_Problem description_
Reproduce the entries in full and exactly. Pictures stay out.

_Supplied material_
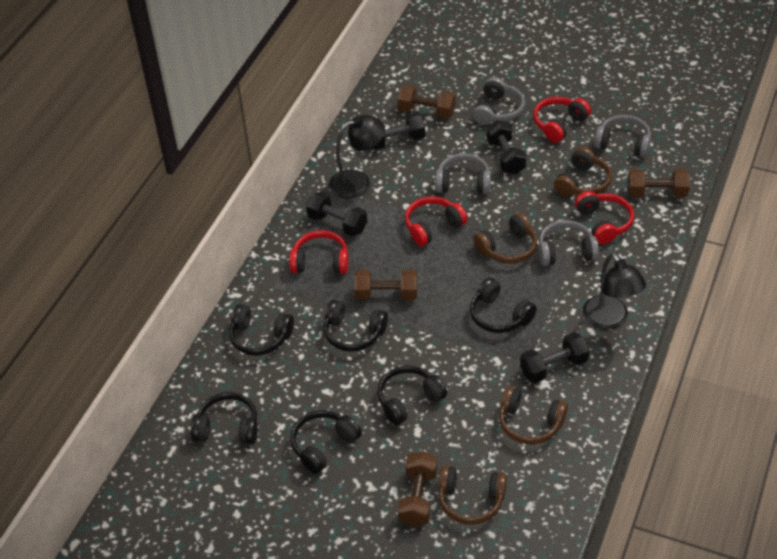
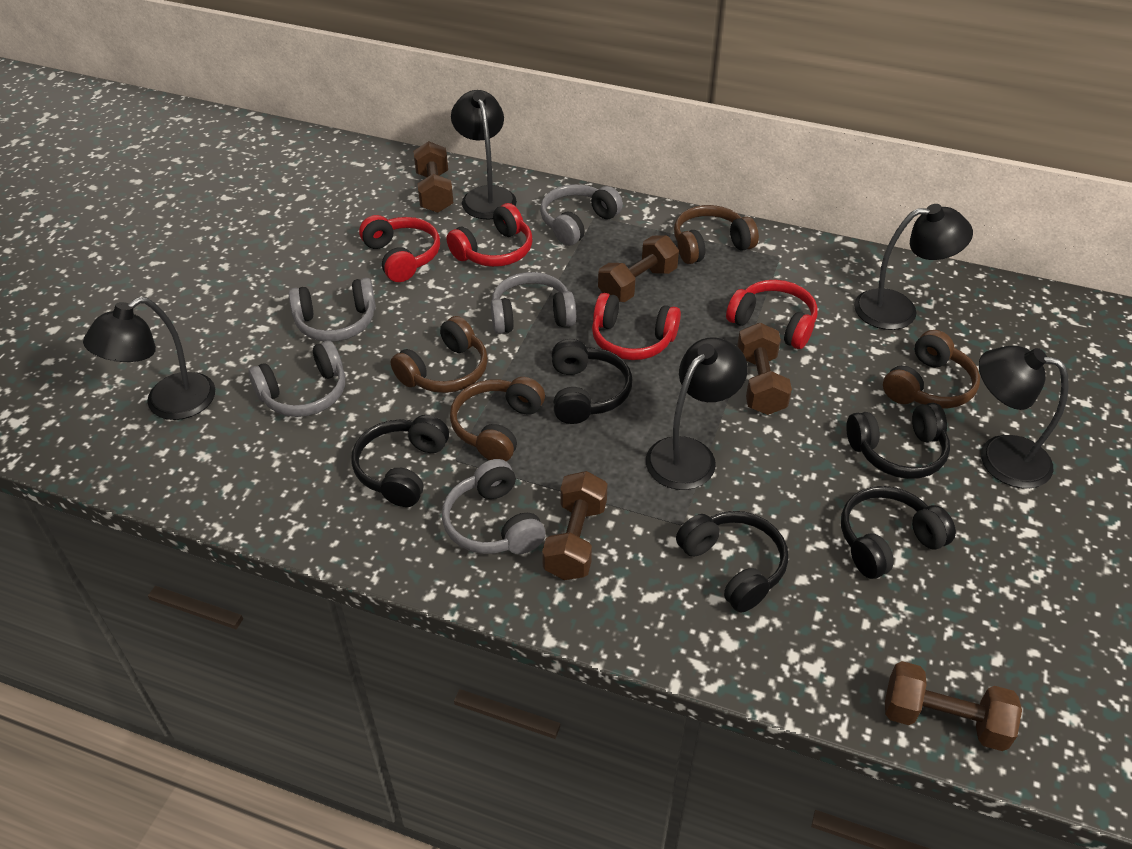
black dumbbell: 4 -> 0
black headphones: 6 -> 5
black lamp: 2 -> 5
brown dumbbell: 4 -> 5
grey headphones: 4 -> 5

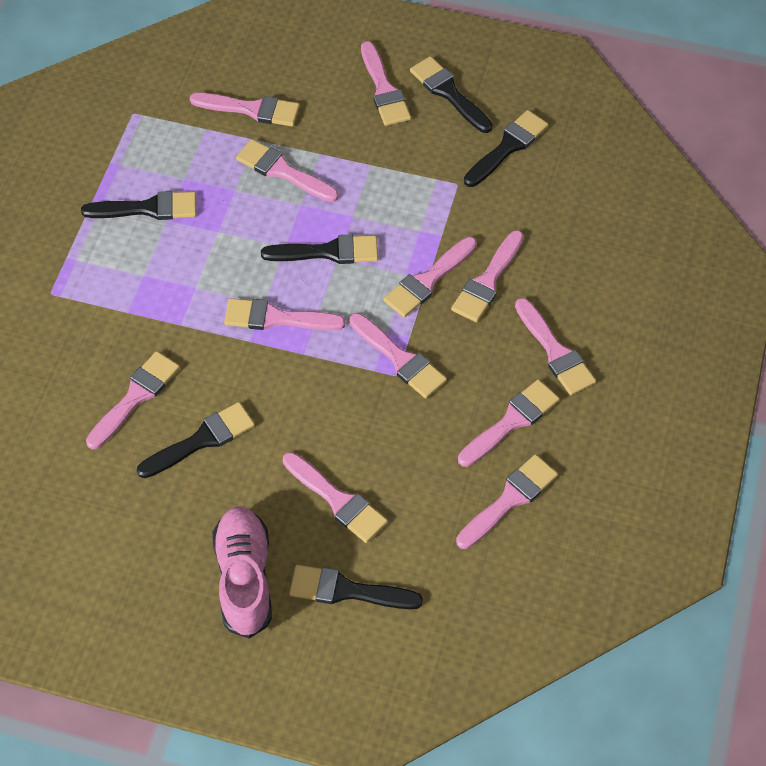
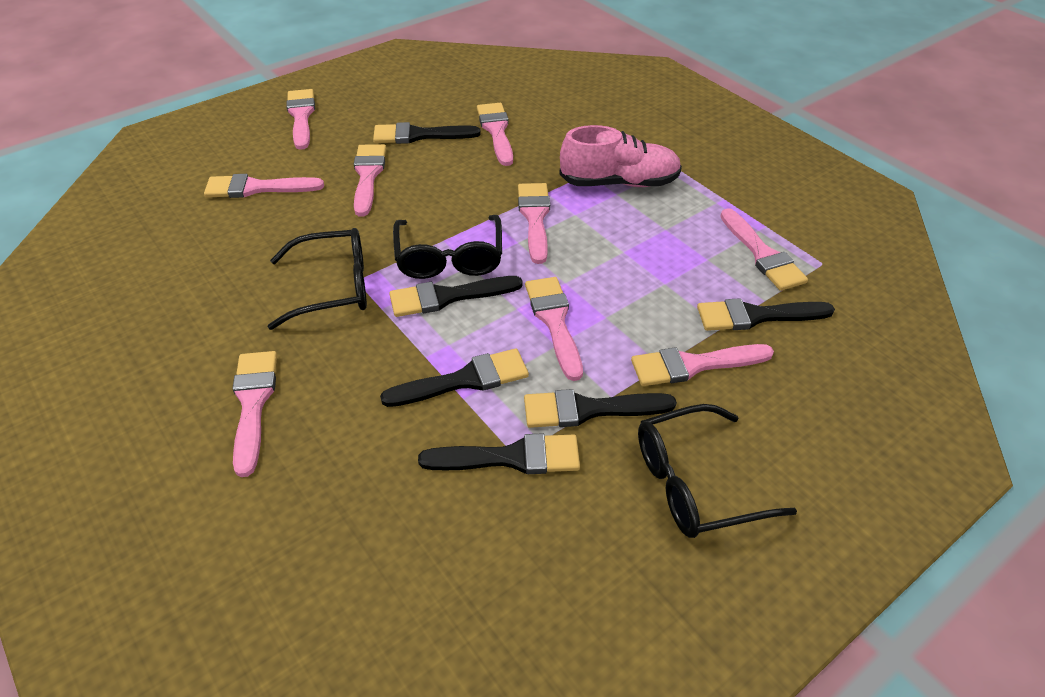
black glasses: 0 -> 3
pink brush: 12 -> 9

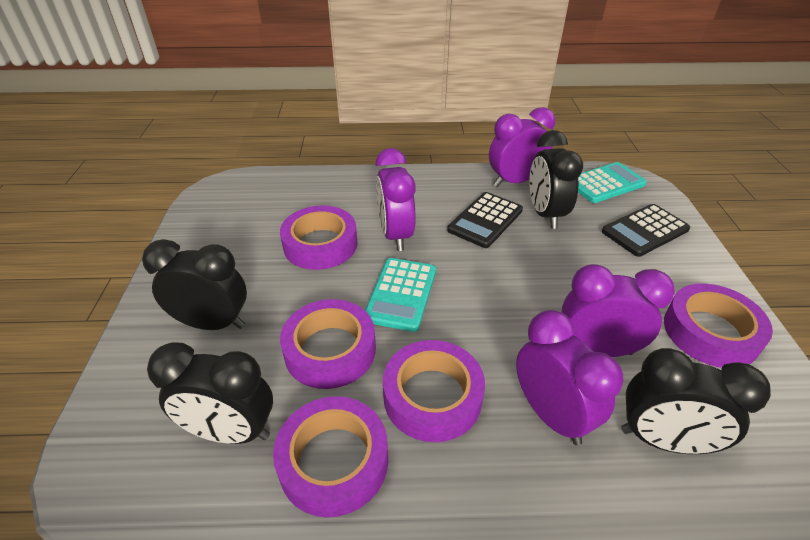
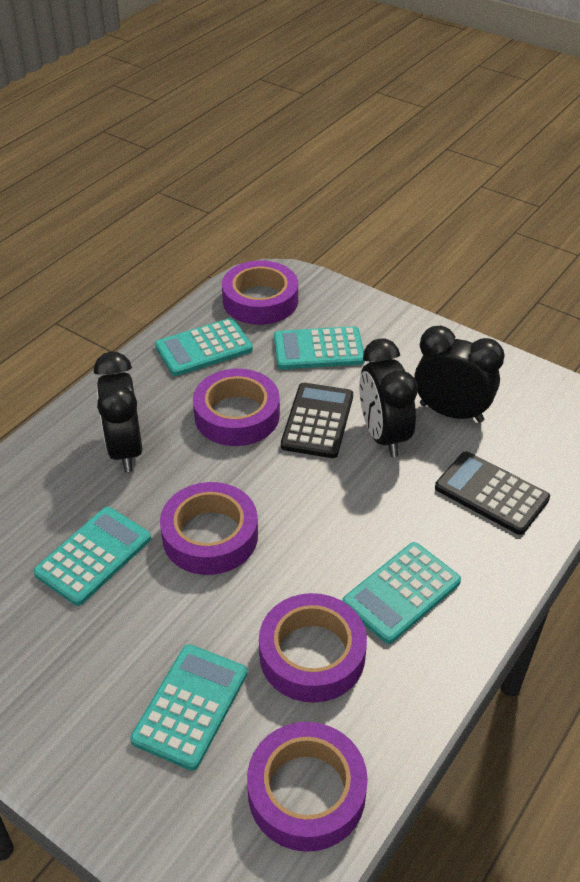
black clock: 4 -> 3
purple clock: 4 -> 0
turquoise calculator: 2 -> 5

_Result_
black dumbbell: 4 -> 0
black headphones: 6 -> 5
black lamp: 2 -> 5
brown dumbbell: 4 -> 5
grey headphones: 4 -> 5

black glasses: 0 -> 3
pink brush: 12 -> 9

black clock: 4 -> 3
purple clock: 4 -> 0
turquoise calculator: 2 -> 5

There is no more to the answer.